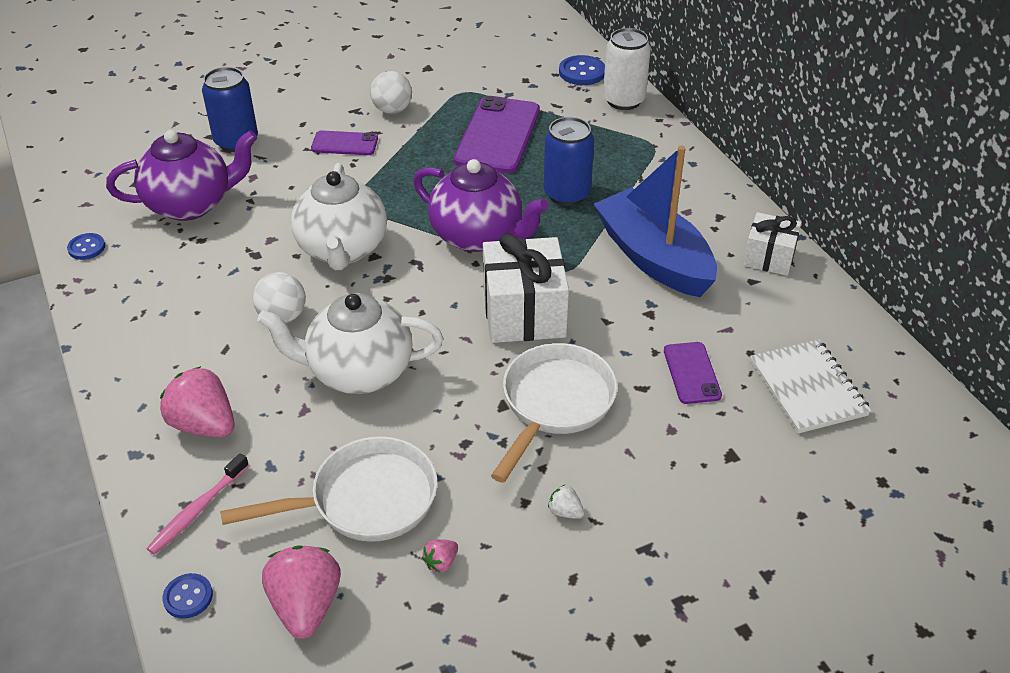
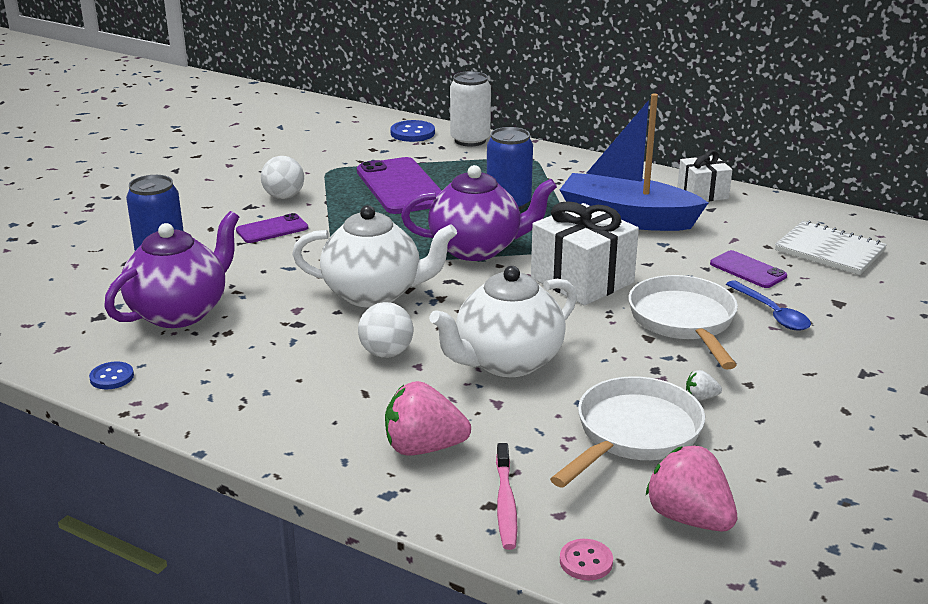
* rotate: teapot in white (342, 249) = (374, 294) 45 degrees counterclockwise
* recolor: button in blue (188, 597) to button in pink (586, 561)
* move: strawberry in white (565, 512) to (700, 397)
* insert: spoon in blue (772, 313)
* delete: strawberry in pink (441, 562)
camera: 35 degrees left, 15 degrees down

····················

[INSTRUCTIONS FOR THE TASK] Matching lines for the string "degrees": count them across the listing and reply with the number alone.

[SOLUTION FOR THIS TASK] 2